• Instructions for the task:
Could you repeat, word for word, only the lines from the one containing "Q1: PNP (B N12, C" through the final line of the records below?
▼
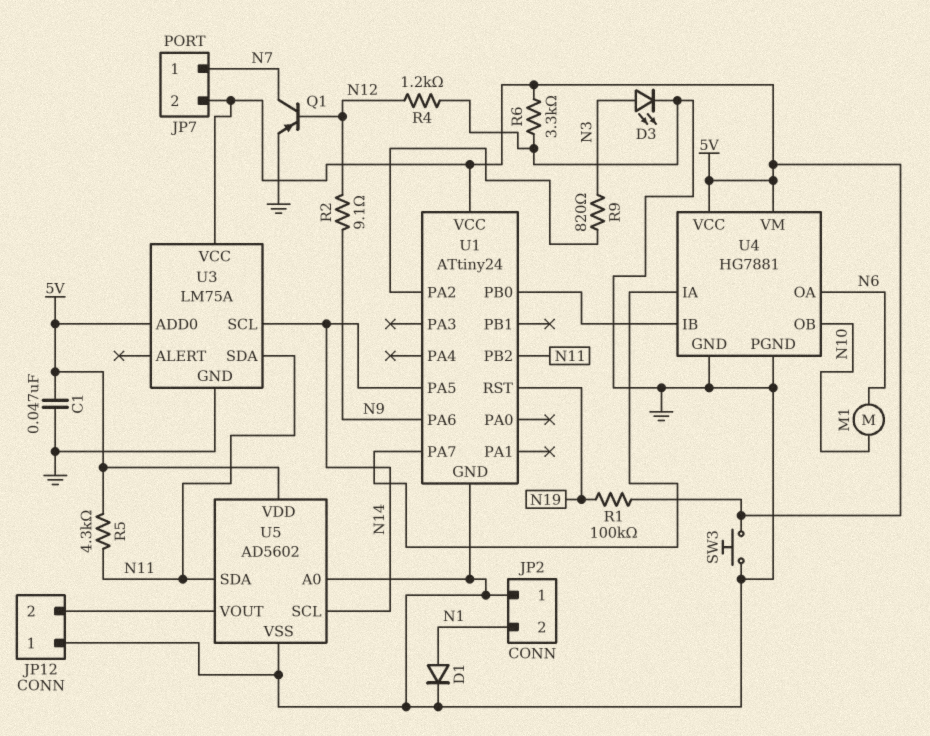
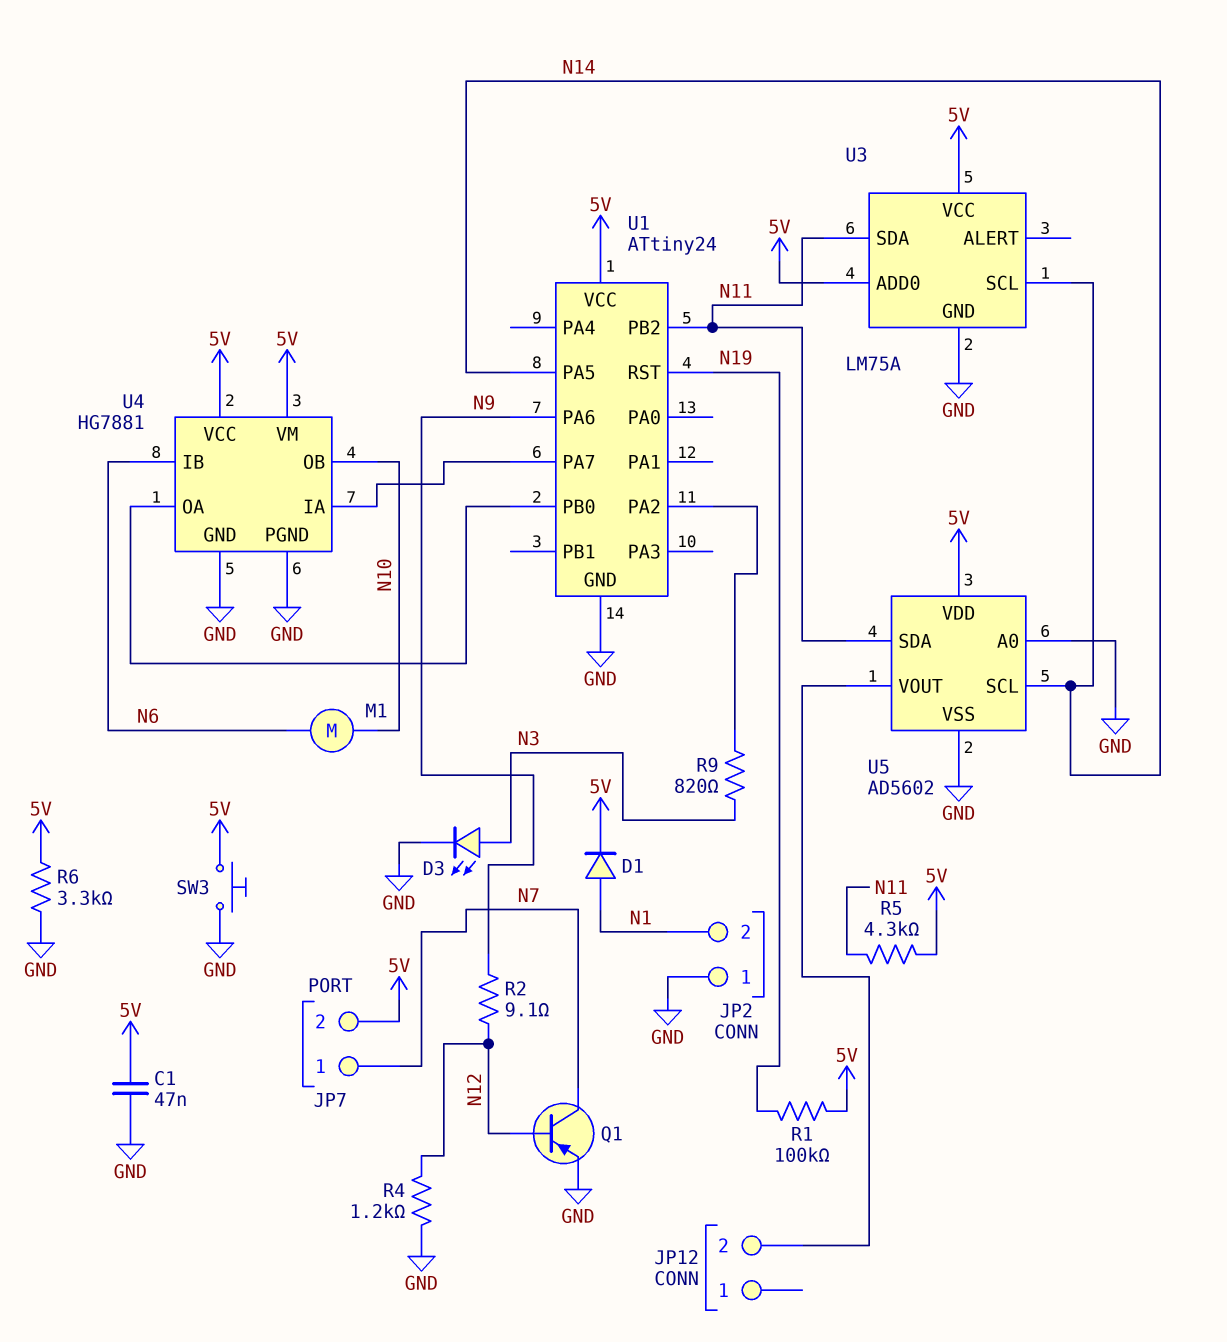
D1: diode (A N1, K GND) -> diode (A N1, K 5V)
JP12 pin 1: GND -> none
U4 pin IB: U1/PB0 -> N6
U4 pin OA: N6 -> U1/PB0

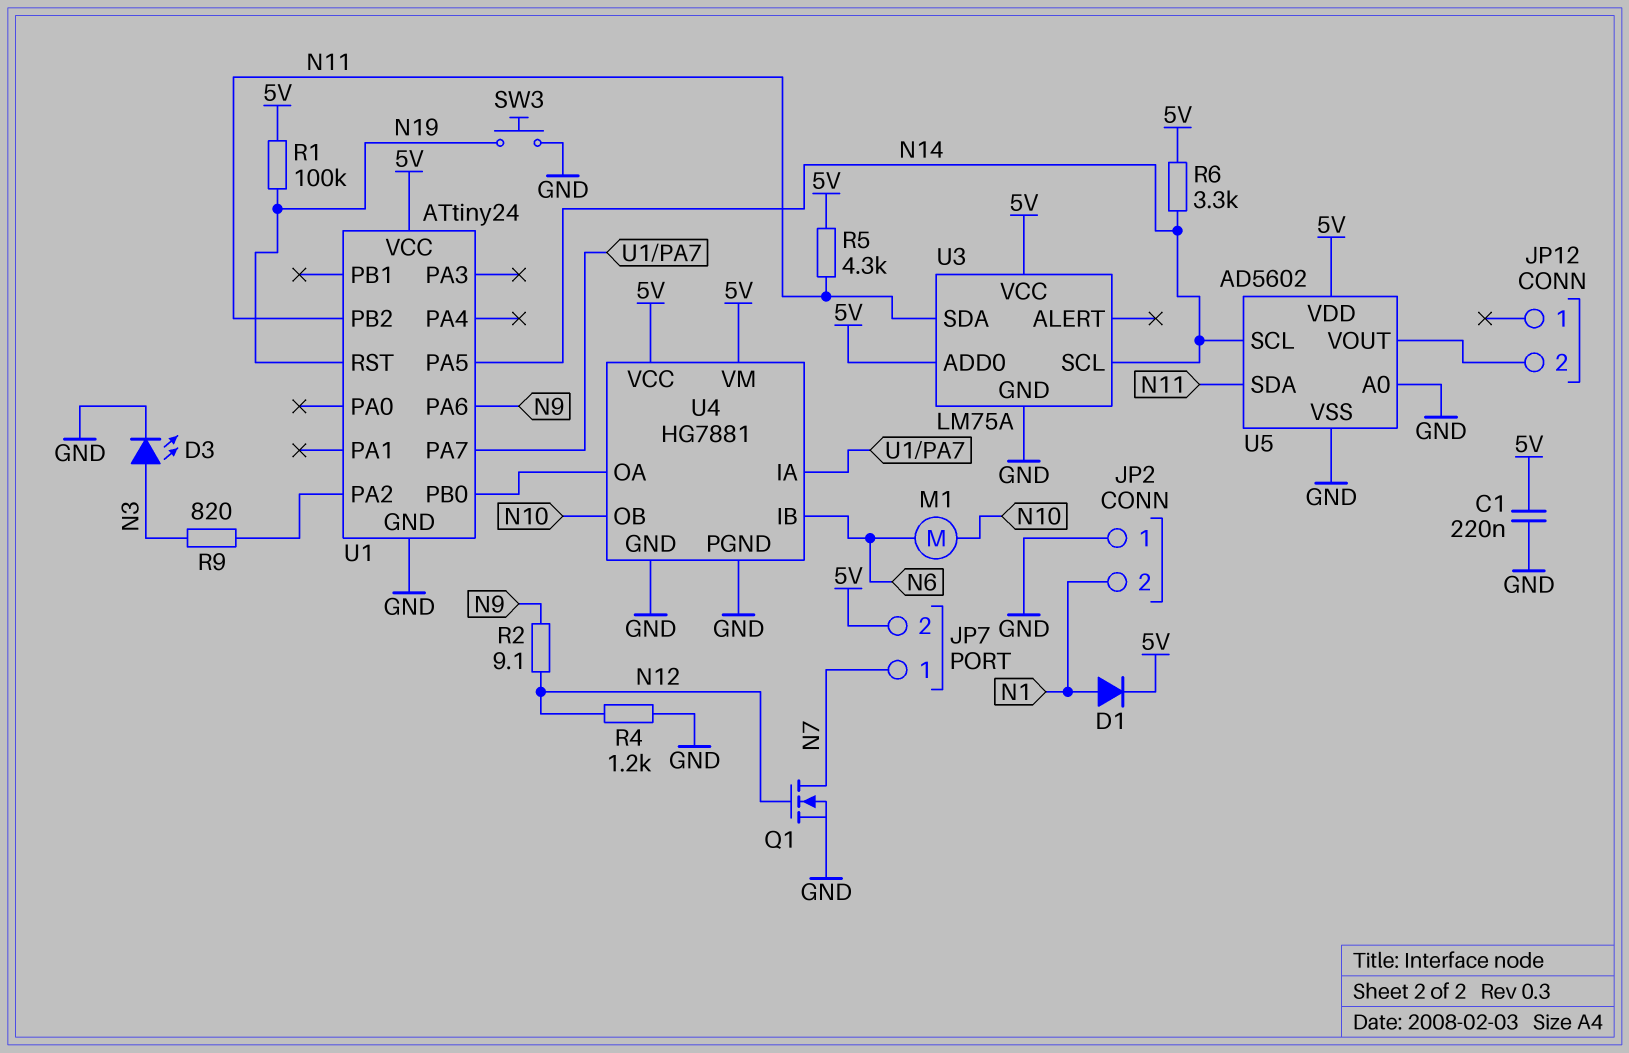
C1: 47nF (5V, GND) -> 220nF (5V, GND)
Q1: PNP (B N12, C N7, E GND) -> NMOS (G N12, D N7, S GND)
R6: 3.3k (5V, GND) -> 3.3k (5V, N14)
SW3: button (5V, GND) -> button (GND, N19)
▲
• Reply to the task:
Q1: PNP (B N12, C N7, E GND) -> NMOS (G N12, D N7, S GND)
R6: 3.3k (5V, GND) -> 3.3k (5V, N14)
SW3: button (5V, GND) -> button (GND, N19)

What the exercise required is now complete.